WHAT IS NEEDED
Copy out the full listing exactly, omitting any picture it contains.
++++ INFORMATION PROVIDED
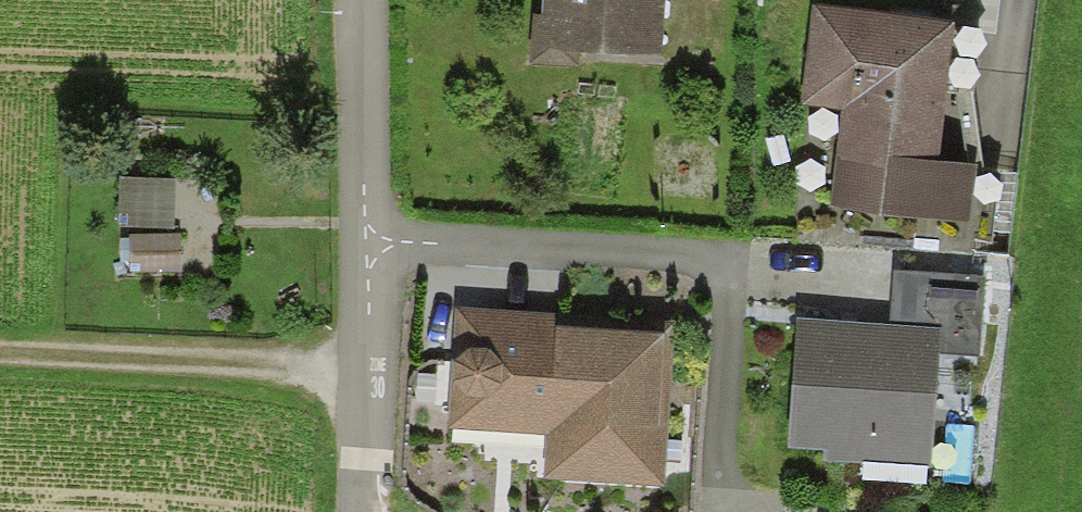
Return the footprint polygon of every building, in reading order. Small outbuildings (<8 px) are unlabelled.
[(542,8),(530,7),(528,68),(577,69),(577,57),(665,60),(667,0),(542,0),(542,8)] [(956,23),(814,5),(801,104),(842,109),(829,206),(969,224),(977,164),(939,159),(956,23)] [(176,178),(121,178),(121,226),(176,226),(176,178)] [(182,235),(128,236),(128,275),(182,274),(182,235)] [(891,271),(888,324),(939,327),(937,353),(979,356),(984,277),(891,271)] [(556,313),(452,307),(446,429),(546,435),(544,480),(665,486),(674,331),(555,325),(556,313)] [(888,324),(796,318),(788,448),(824,450),(823,461),(930,467),(937,353),(939,327),(888,324)]
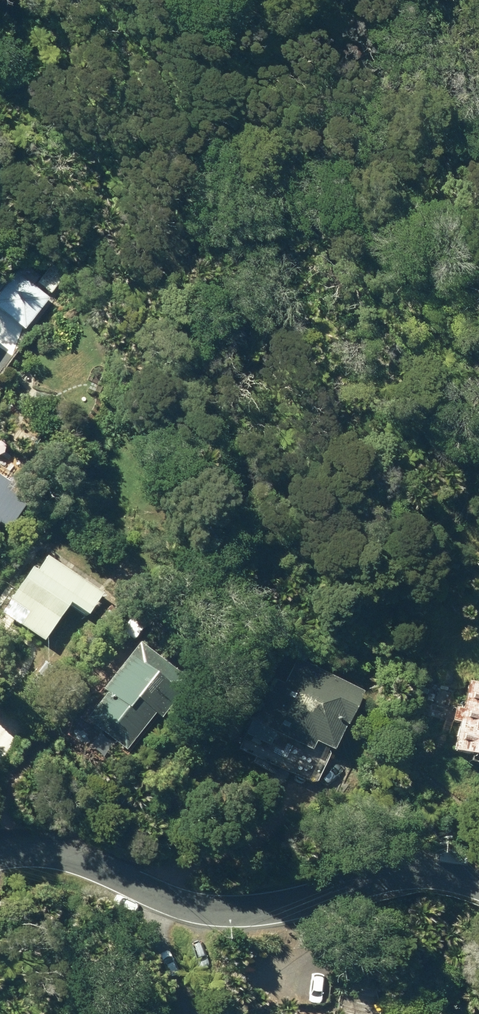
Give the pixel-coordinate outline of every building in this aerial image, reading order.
++++++++
TASK ANSWER
Return the footprint polygon of every building, in reading order. Small outbuildings (<8 px) are unlabelled.
[(542,8),(530,7),(528,68),(577,69),(577,57),(665,60),(667,0),(542,0),(542,8)] [(956,23),(814,5),(801,104),(842,109),(829,206),(969,224),(977,164),(939,159),(956,23)] [(176,178),(121,178),(121,226),(176,226),(176,178)] [(182,235),(128,236),(128,275),(182,274),(182,235)] [(891,271),(888,324),(939,327),(937,353),(979,356),(984,277),(891,271)] [(556,313),(452,307),(446,429),(546,435),(544,480),(665,486),(674,331),(555,325),(556,313)] [(888,324),(796,318),(788,448),(824,450),(823,461),(930,467),(937,353),(939,327),(888,324)]
Give the pixel-coordinate outline of every building in this aerial image, reading order.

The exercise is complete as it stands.